SUPPLIED MATERIAL ▸
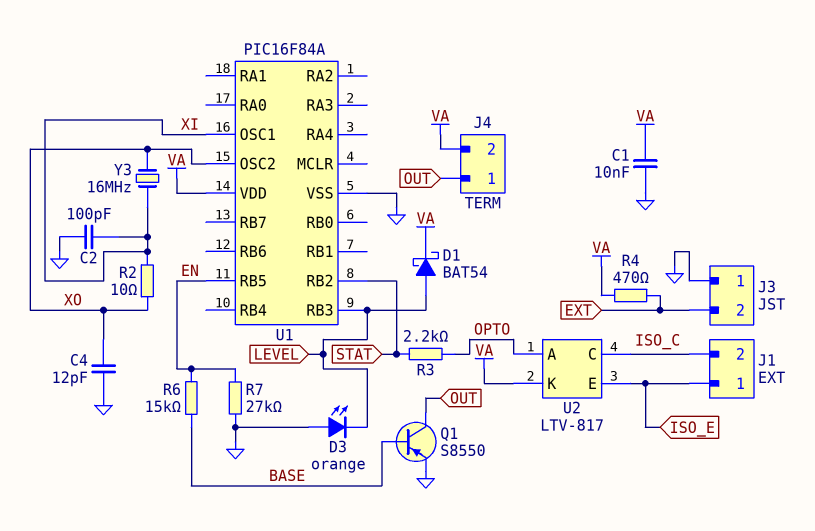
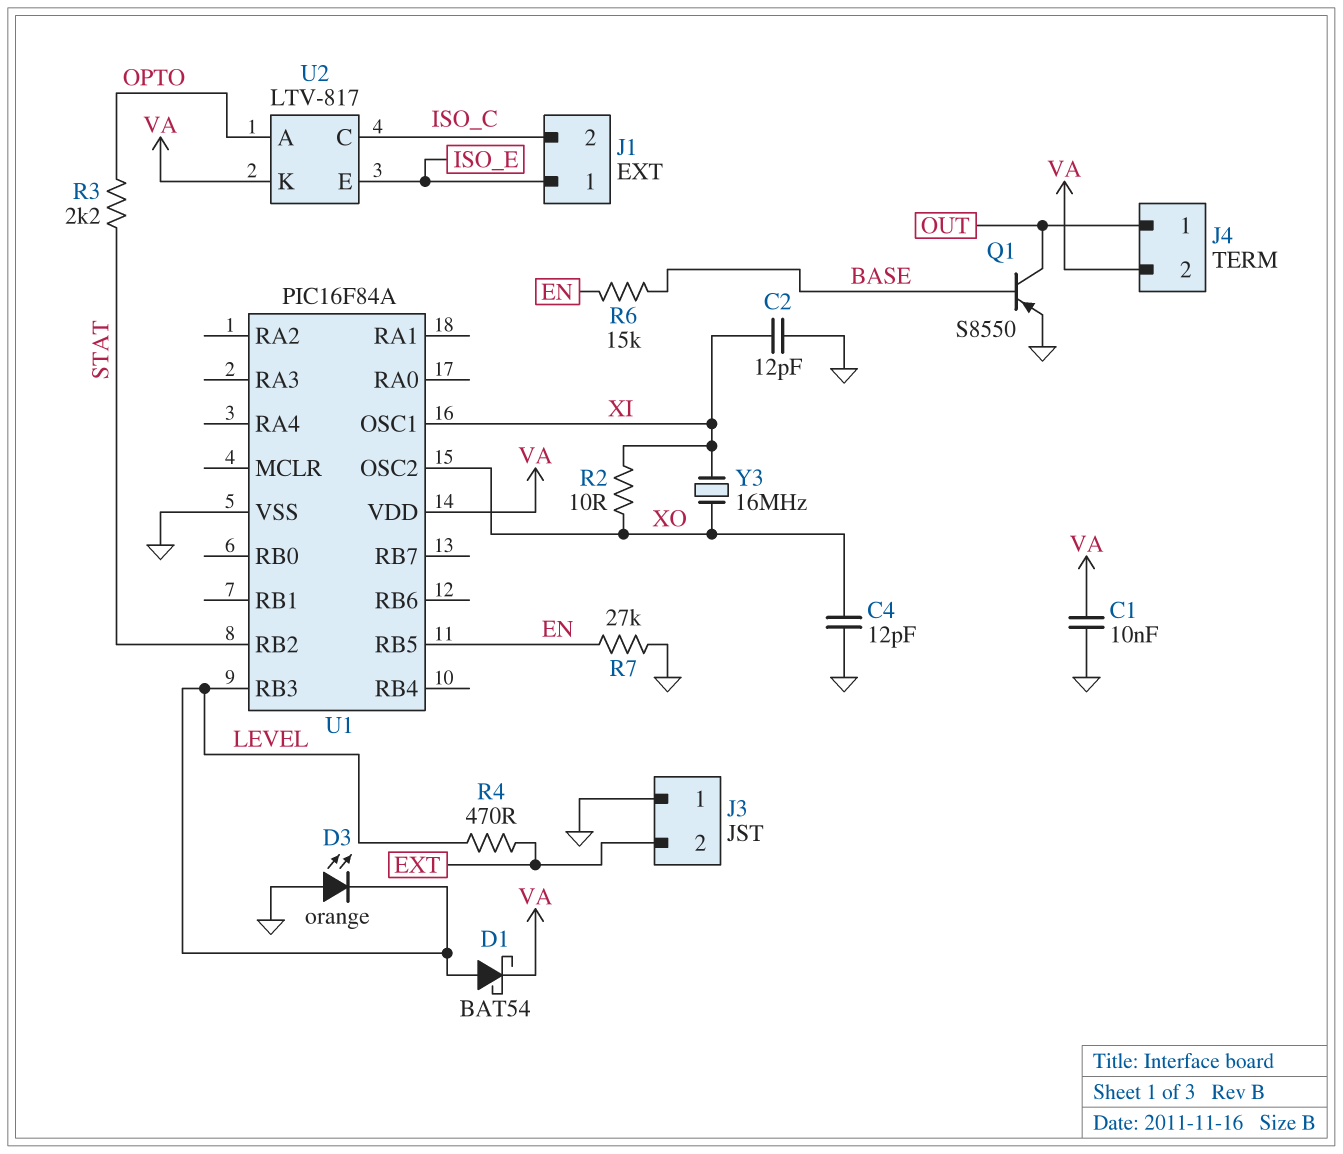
C2: 100pF (GND, XI) -> 12pF (GND, XI)
R4: 470 (EXT, VA) -> 470 (EXT, LEVEL)

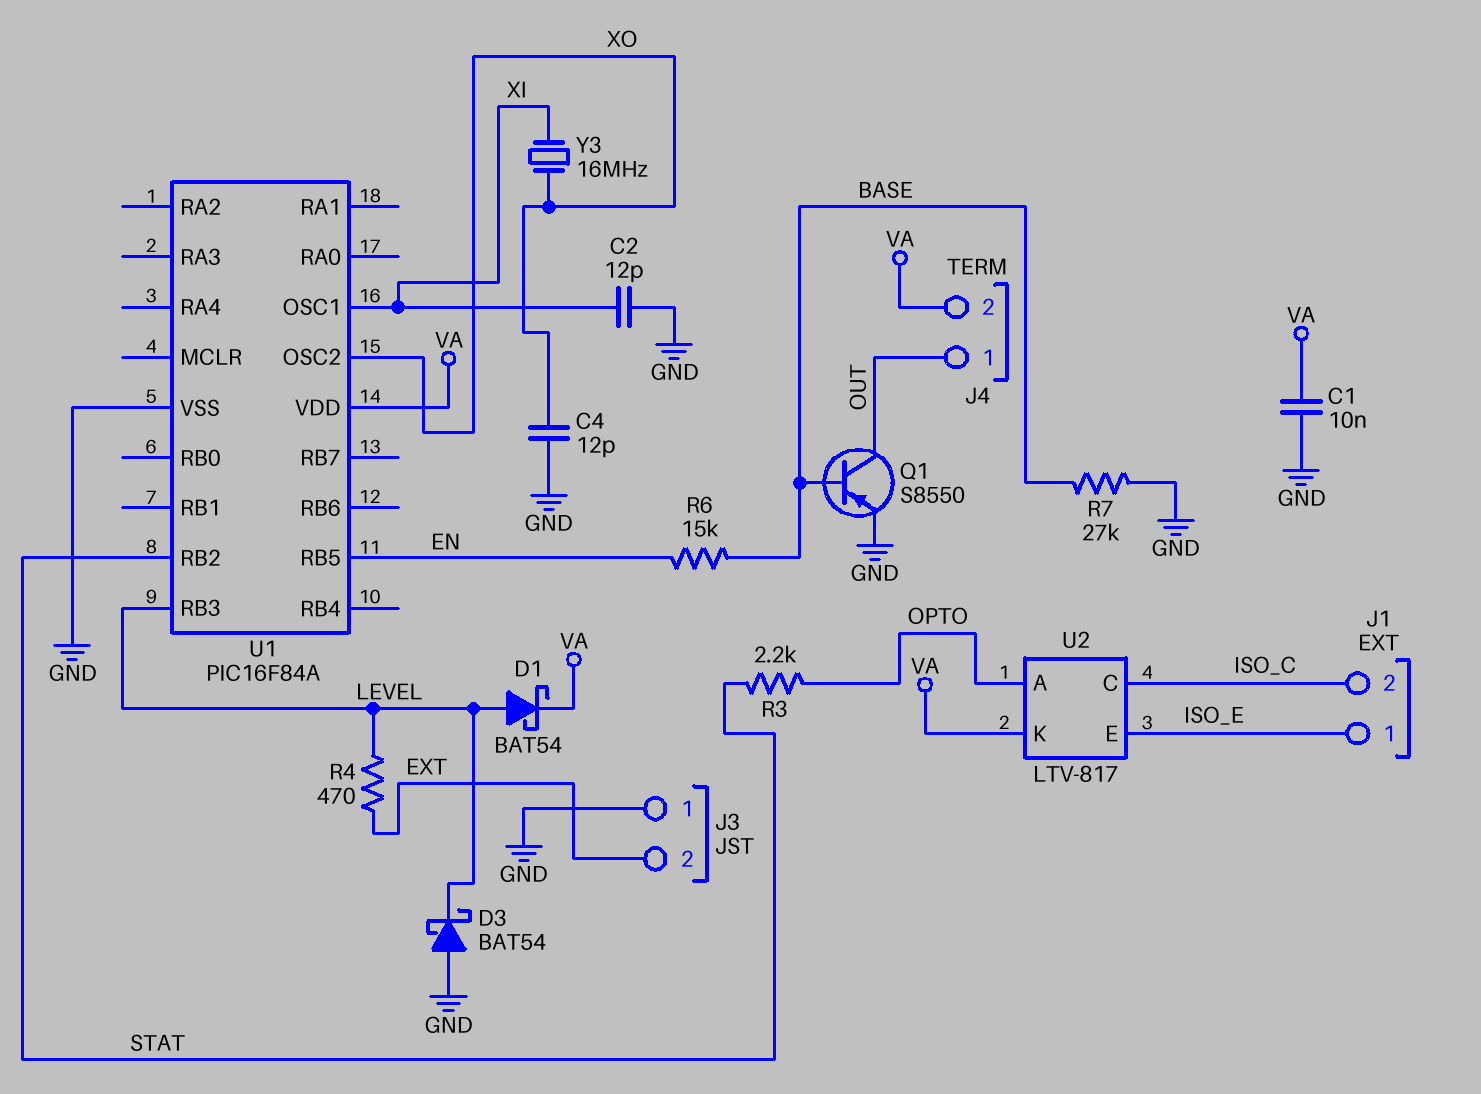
D3: LED orange (A GND, K LEVEL) -> schottky BAT54 (A GND, K LEVEL)
R2: 10 (XI, XO) -> none
R7: 27k (EN, GND) -> 27k (BASE, GND)

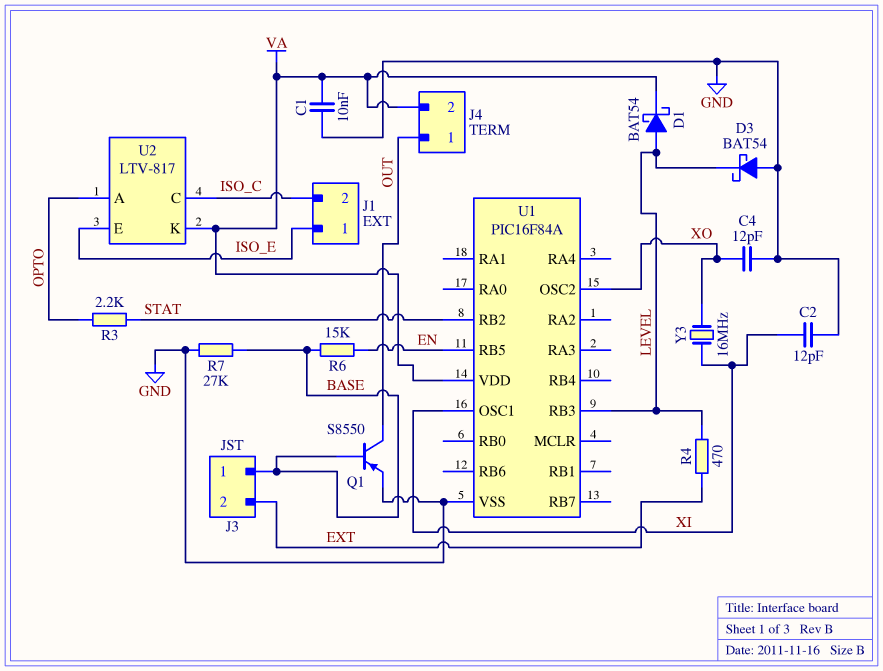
J3 pin 1: GND -> BASE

WORK REQUEST ▸ Scan the listing for the word "BASE". Copy every line in which it appears.

RESPONSE ▸
R7: 27k (EN, GND) -> 27k (BASE, GND)
J3 pin 1: GND -> BASE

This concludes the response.